## Instructions to follow
Using the listing below, give the number of lines in which the string "none" appears, and nothing else.

## Entries supplied
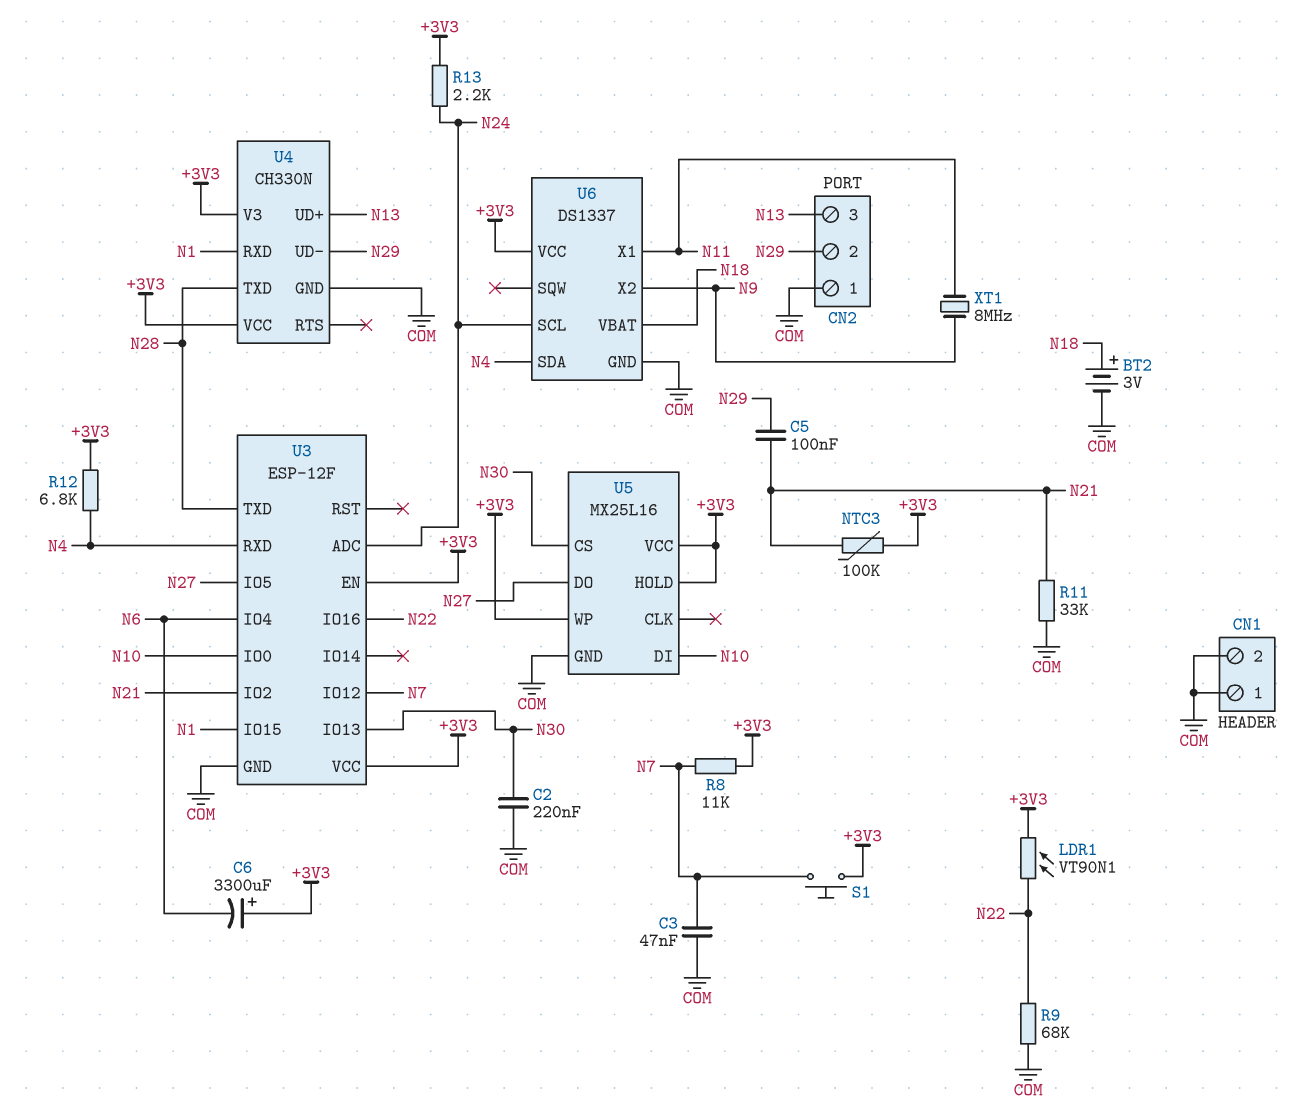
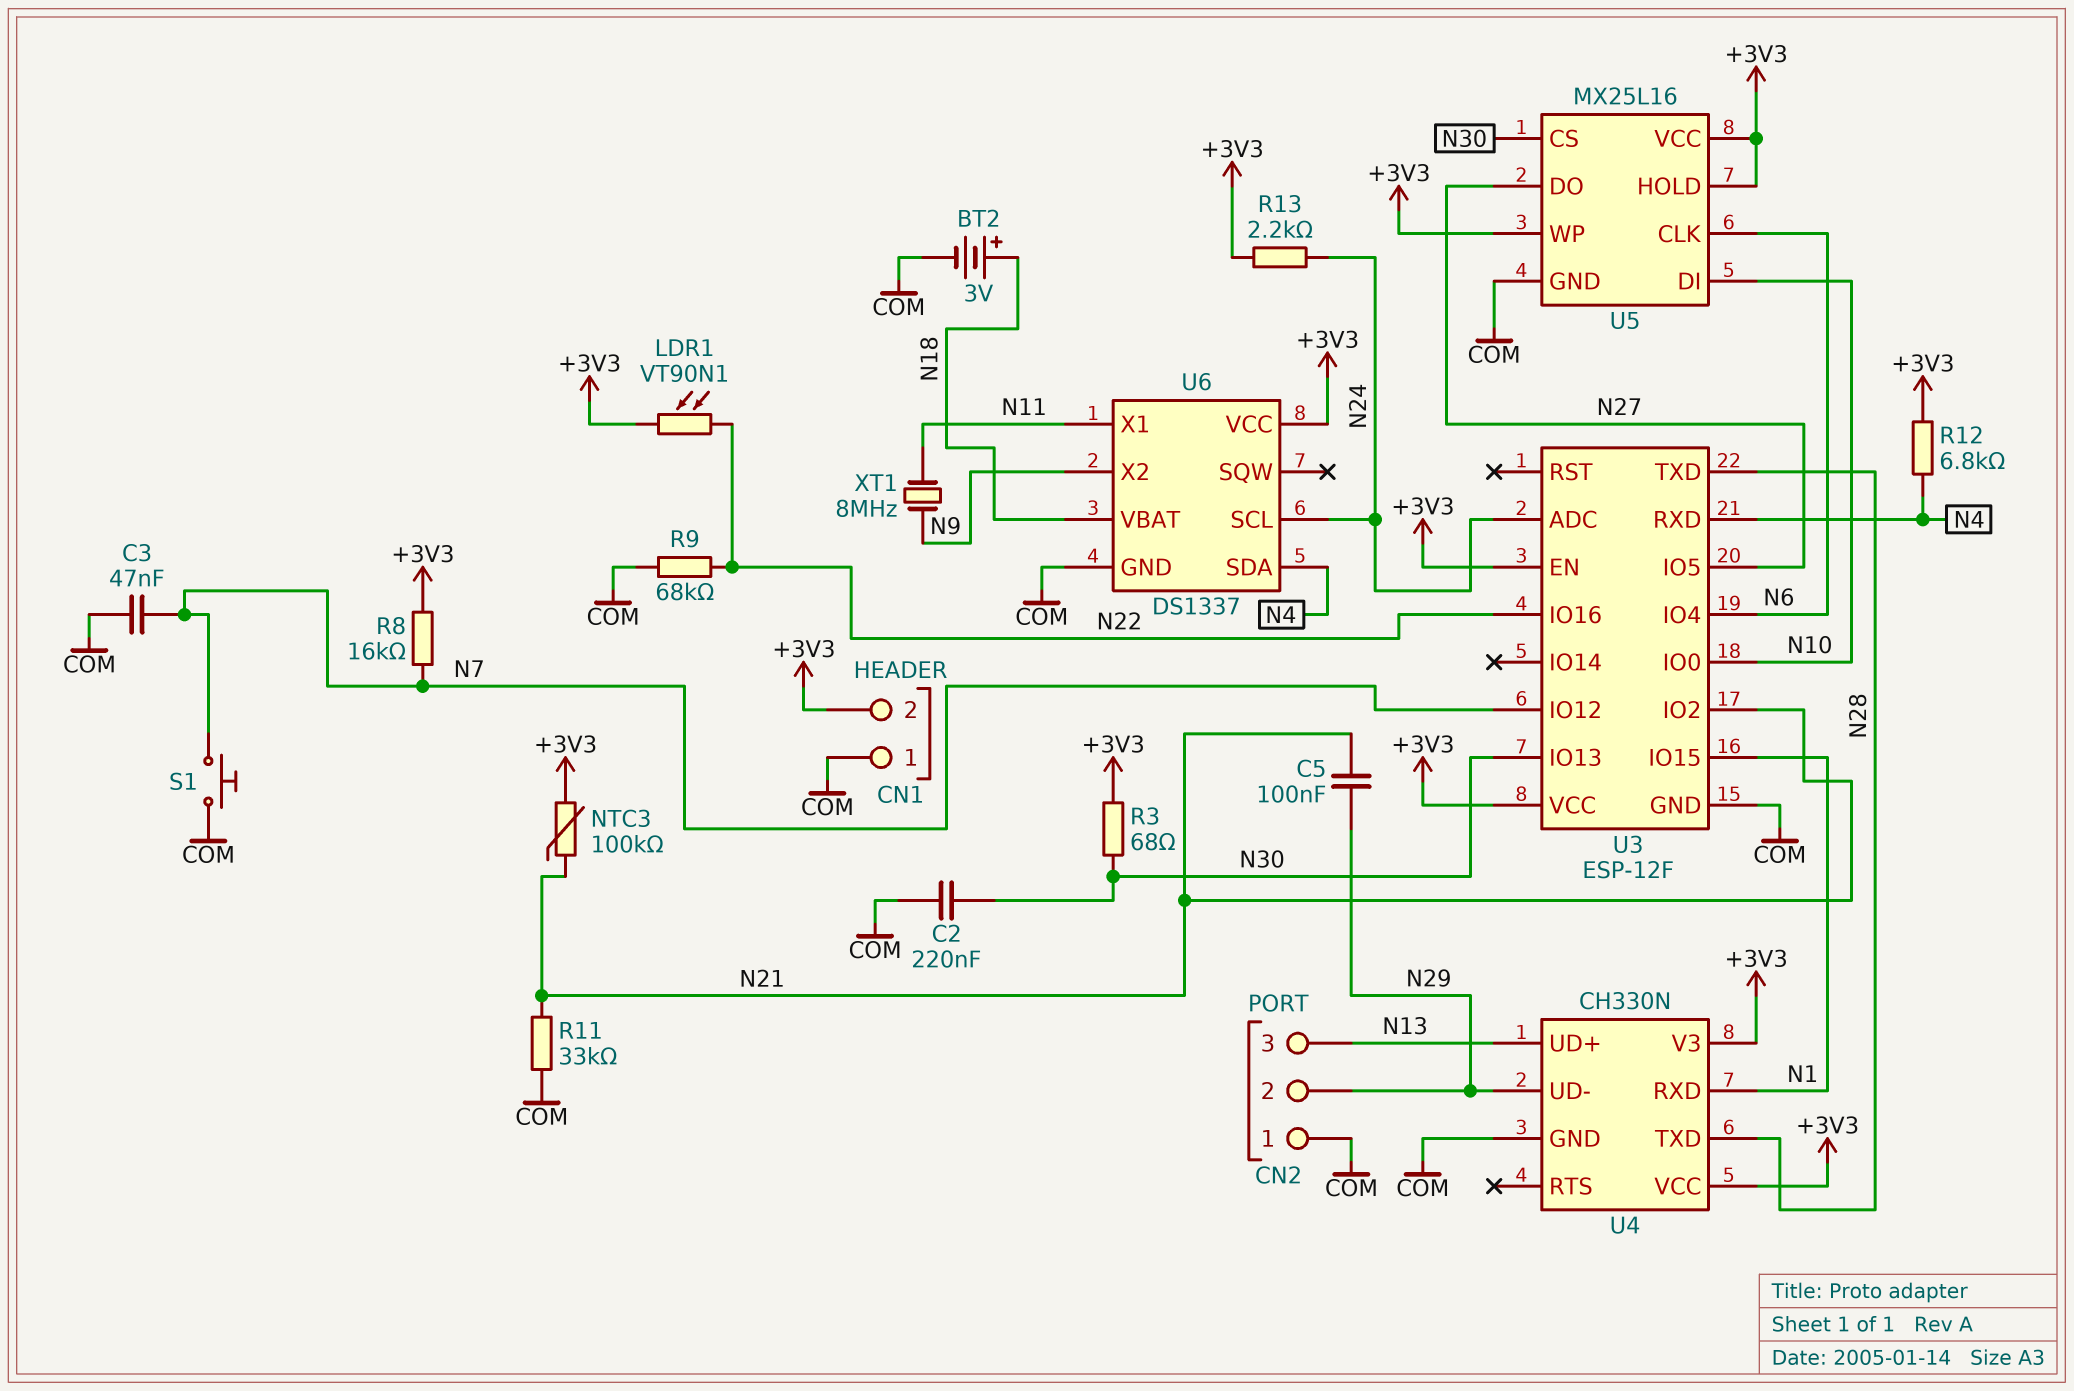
C6: 3300uF (plus +3V3, minus N6) -> none
CN1 pin 2: COM -> +3V3
R3: none -> 68 (+3V3, N30)
R8: 11k (+3V3, N7) -> 16k (+3V3, N7)
S1: button (+3V3, N7) -> button (COM, N7)
U5 pin CLK: none -> N6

## Solution for this task
3